- **Activity**:
Please transcribe the entries exactly and omit the images they contain.

(Change detection data)
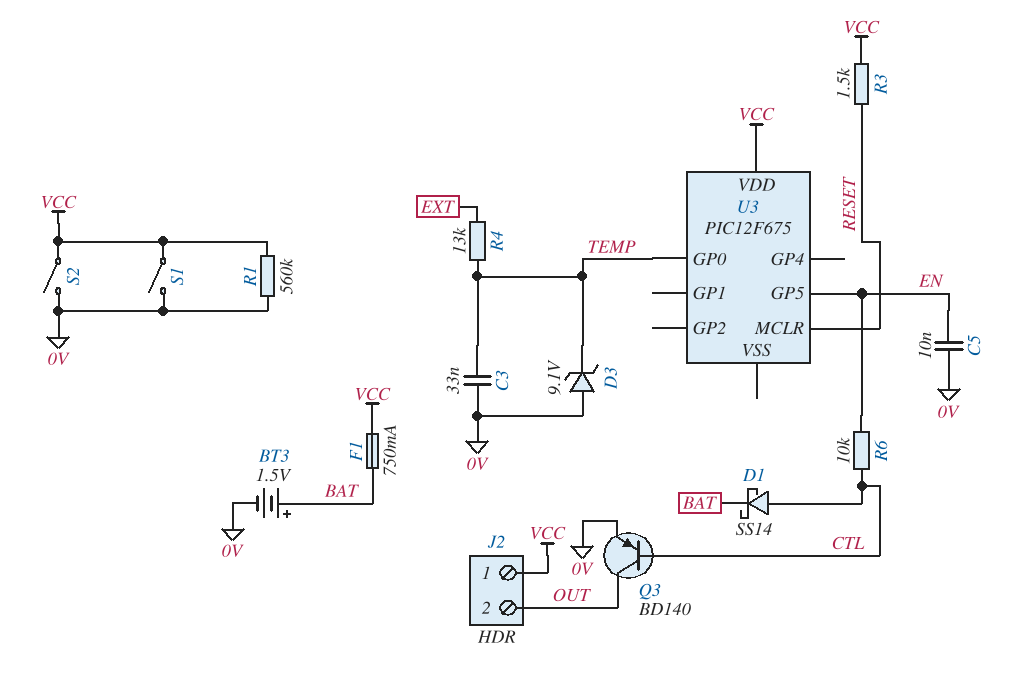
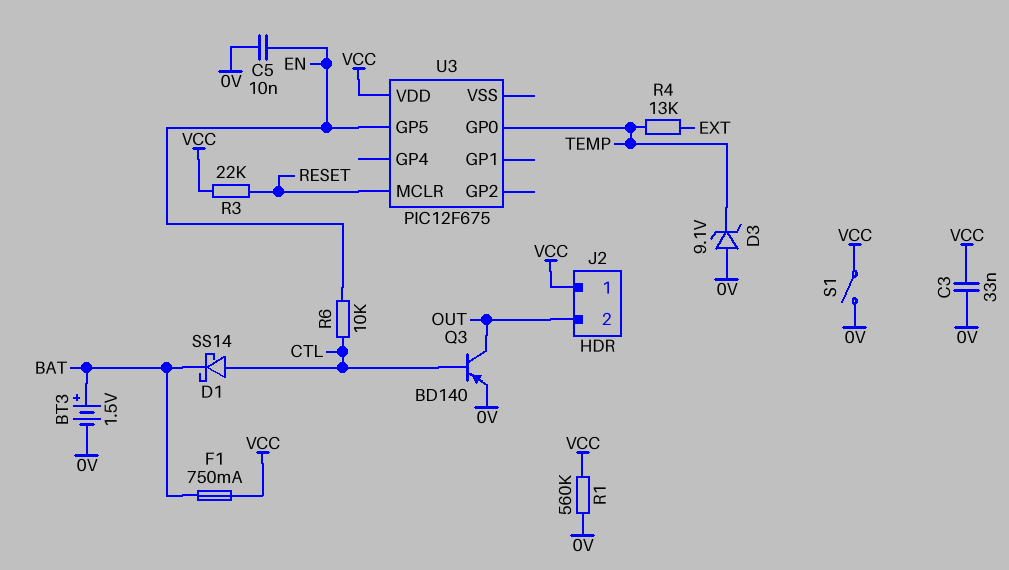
C3: 33nF (0V, TEMP) -> 33nF (0V, VCC)
R3: 1.5k (RESET, VCC) -> 22k (RESET, VCC)
S2: switch (0V, VCC) -> none

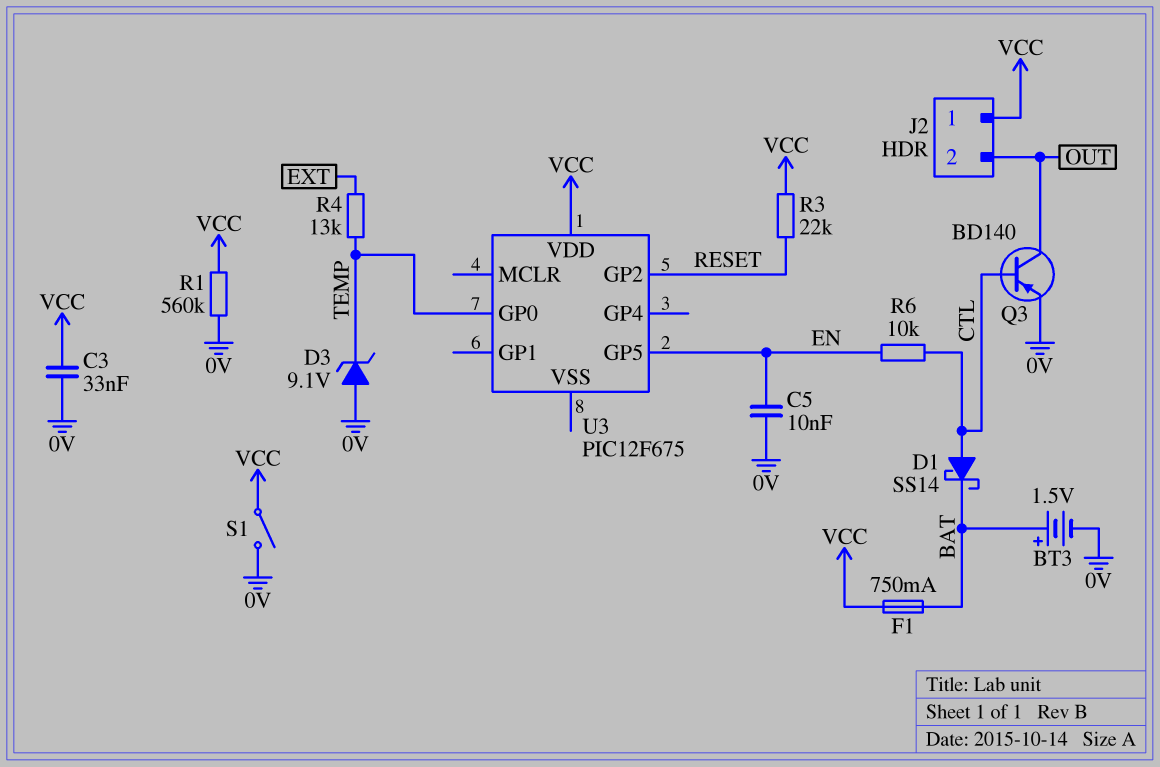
U3 pin GP2: none -> RESET
U3 pin MCLR: RESET -> none

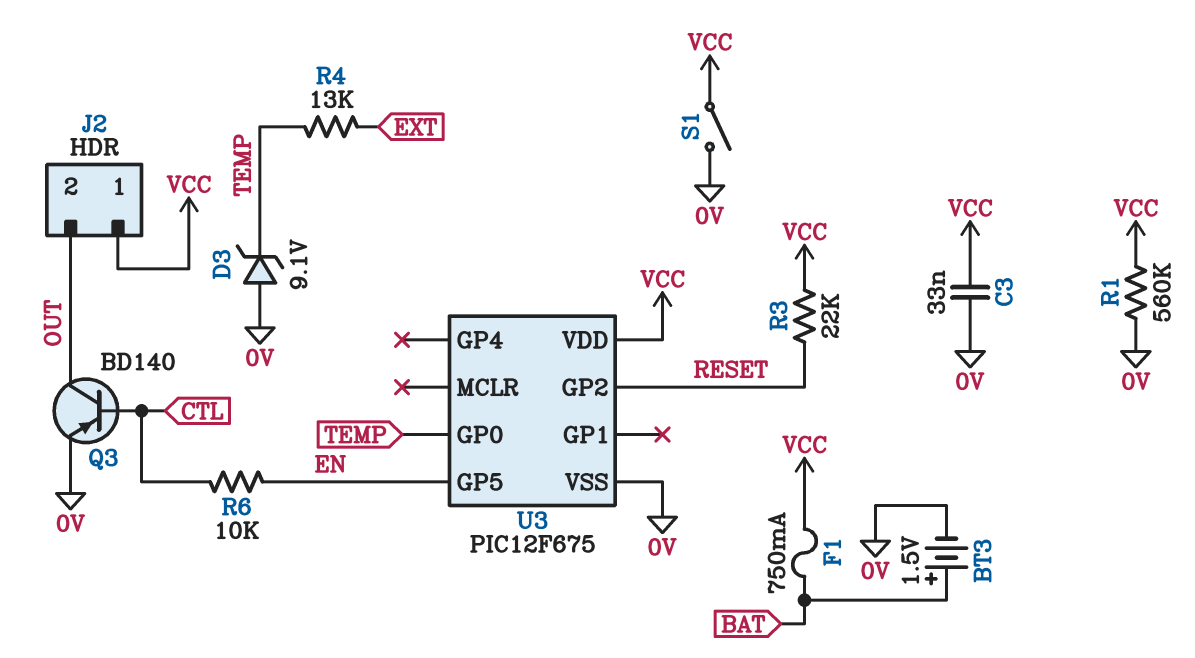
C5: 10nF (0V, EN) -> none
D1: schottky SS14 (A CTL, K BAT) -> none
U3 pin VSS: none -> 0V

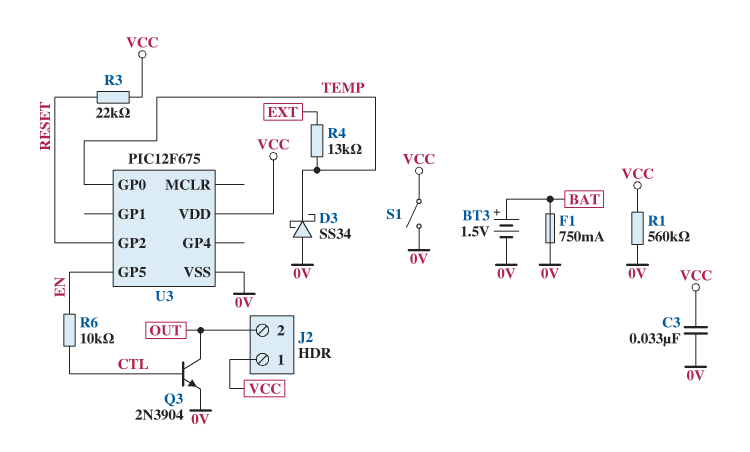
D3: zener 9.1V (A 0V, K TEMP) -> schottky SS34 (A 0V, K TEMP)
F1: 750mA (BAT, VCC) -> 750mA (0V, BAT)
Q3: PNP BD140 (B CTL, C OUT, E 0V) -> NPN 2N3904 (B CTL, C OUT, E 0V)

- **Written response**:
C3: 33nF (0V, TEMP) -> 33nF (0V, VCC)
R3: 1.5k (RESET, VCC) -> 22k (RESET, VCC)
S2: switch (0V, VCC) -> none

U3 pin GP2: none -> RESET
U3 pin MCLR: RESET -> none

C5: 10nF (0V, EN) -> none
D1: schottky SS14 (A CTL, K BAT) -> none
U3 pin VSS: none -> 0V

D3: zener 9.1V (A 0V, K TEMP) -> schottky SS34 (A 0V, K TEMP)
F1: 750mA (BAT, VCC) -> 750mA (0V, BAT)
Q3: PNP BD140 (B CTL, C OUT, E 0V) -> NPN 2N3904 (B CTL, C OUT, E 0V)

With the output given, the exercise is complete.